Problem statement:
Could you copy each line of the listing below that has the word "degrees"?

▼▼▼

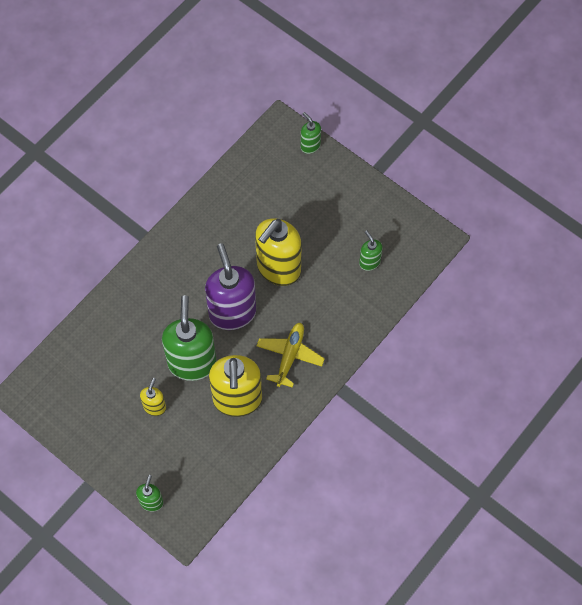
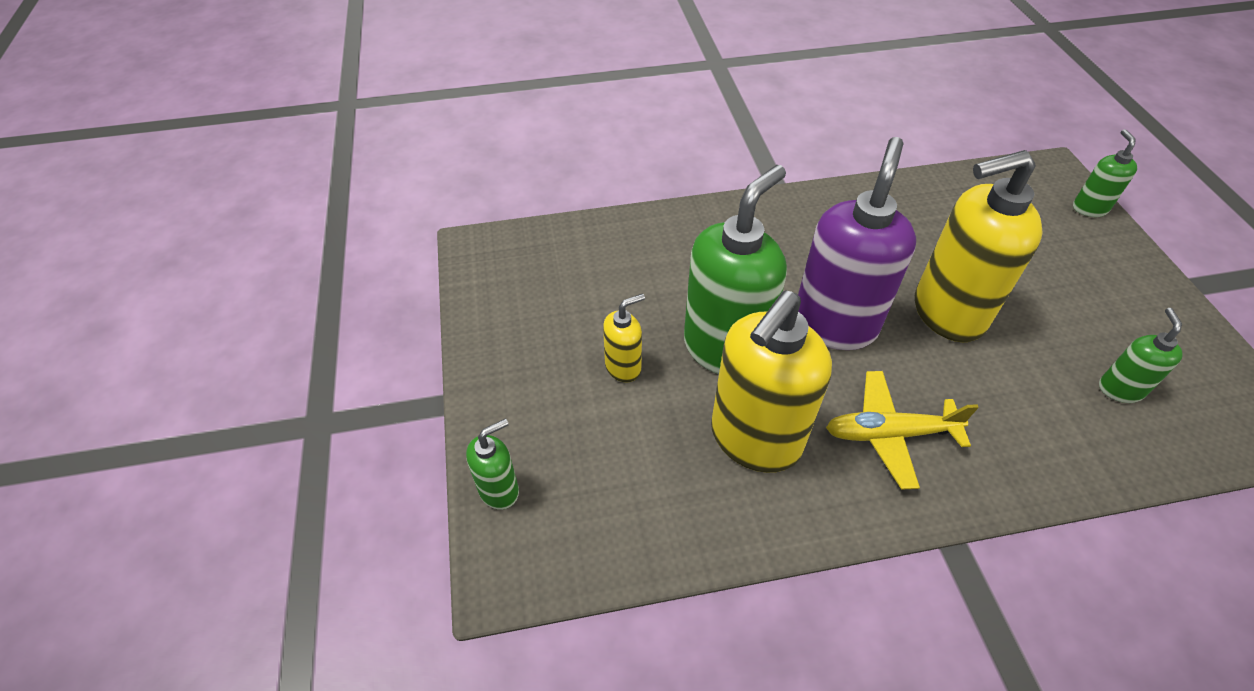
camera: 40 degrees right, 15 degrees down
(289, 356) = (889, 434): yellow plane -> yellow plane turned 150 degrees counterclockwise

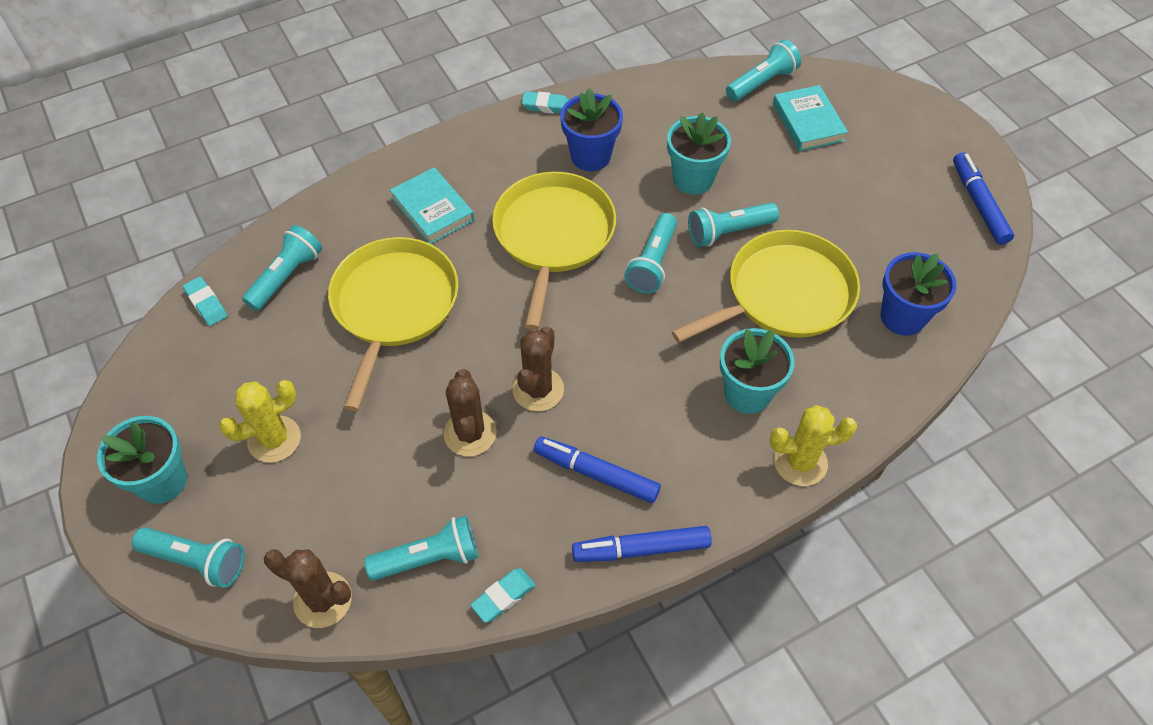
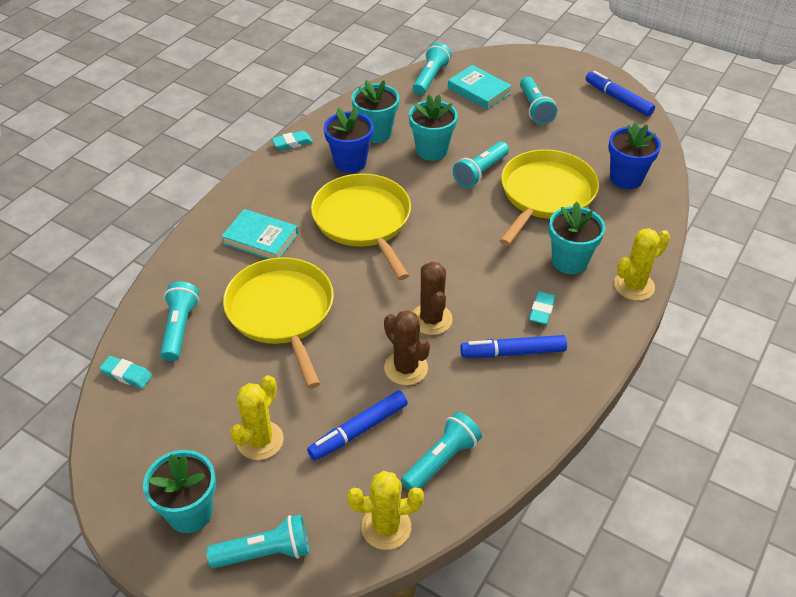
camera: 30 degrees left, 10 degrees down
(322, 600) = (386, 527): brown cactus -> yellow cactus
(503, 596) = (513, 458): turquoise eraser -> turquoise eraser (541, 310)
(641, 549) = (579, 383): blue marker -> blue marker (358, 430)
(646, 130) = (376, 133): none -> turquoise flower pot
(652, 263) = (446, 210): turquoise flashlight -> turquoise flashlight (535, 109)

▲▲▲

Output of the exercise:
camera: 40 degrees right, 15 degrees down
(289, 356) = (889, 434): yellow plane -> yellow plane turned 150 degrees counterclockwise
camera: 30 degrees left, 10 degrees down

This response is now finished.